This calls for a verbatim copy of all the data, with no images carried over.

### Extracted entries
◆ ◆ ◆ ◆ ◆ ◆ ◆
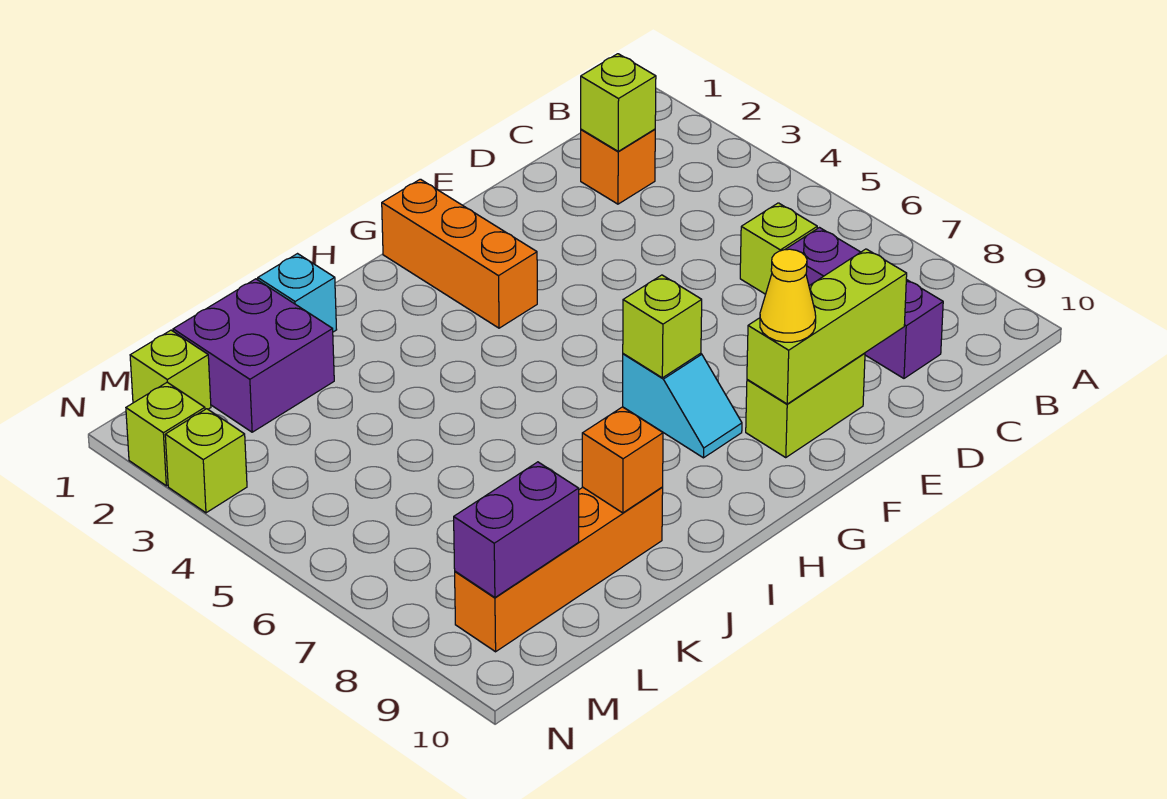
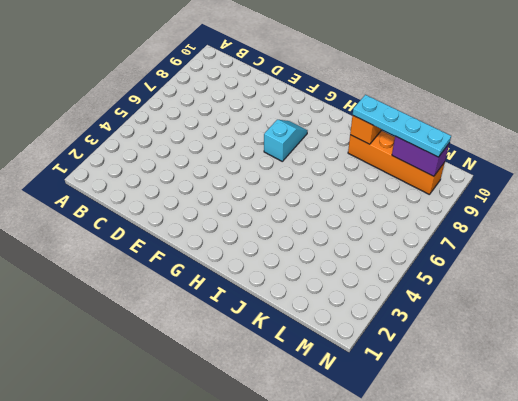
cyan plate J9:M9 level 3 -> none
none -> orange brick C2 level 1
none -> lime brick C6 level 1
none -> purple brick C7:C9 level 1

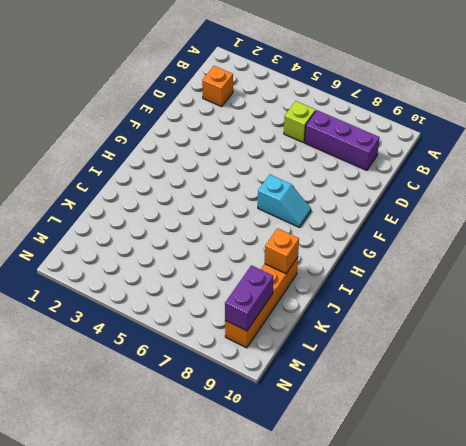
none -> lime brick E9:F9 level 1
none -> orange brick G1:G3 level 1
none -> cyan brick J1 level 1

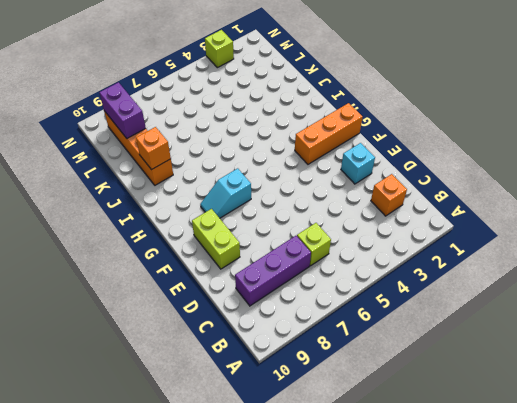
cyan brick E2 level 1 -> cyan brick J1 level 1
none -> purple brick K1:L2 level 1
none -> lime brick M1 level 1
none -> lime brick N2 level 1

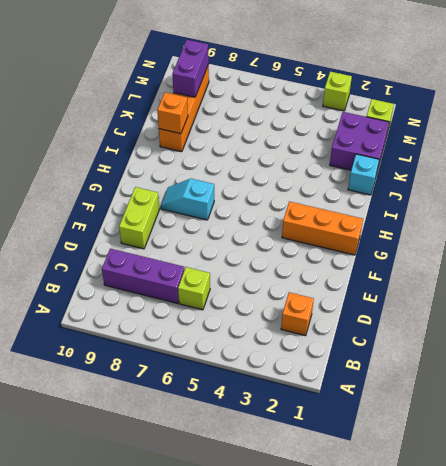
none -> lime brick N2 level 1
none -> lime brick C2 level 2
none -> lime brick D9:F9 level 2

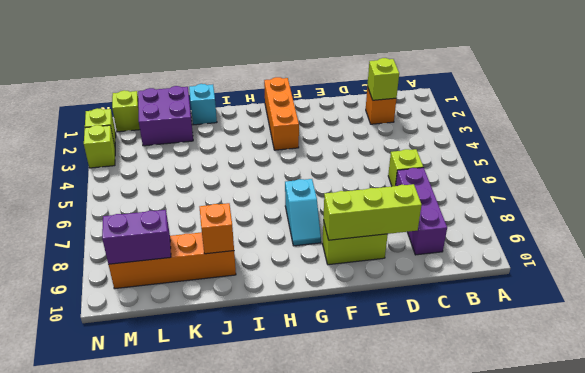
none -> lime brick G7 level 2
none -> yellow cone F9 level 3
◆ ◆ ◆ ◆ ◆ ◆ ◆
### Response to this exercise
cyan plate J9:M9 level 3 -> none
none -> orange brick C2 level 1
none -> lime brick C6 level 1
none -> purple brick C7:C9 level 1

none -> lime brick E9:F9 level 1
none -> orange brick G1:G3 level 1
none -> cyan brick J1 level 1

cyan brick E2 level 1 -> cyan brick J1 level 1
none -> purple brick K1:L2 level 1
none -> lime brick M1 level 1
none -> lime brick N2 level 1

none -> lime brick N2 level 1
none -> lime brick C2 level 2
none -> lime brick D9:F9 level 2

none -> lime brick G7 level 2
none -> yellow cone F9 level 3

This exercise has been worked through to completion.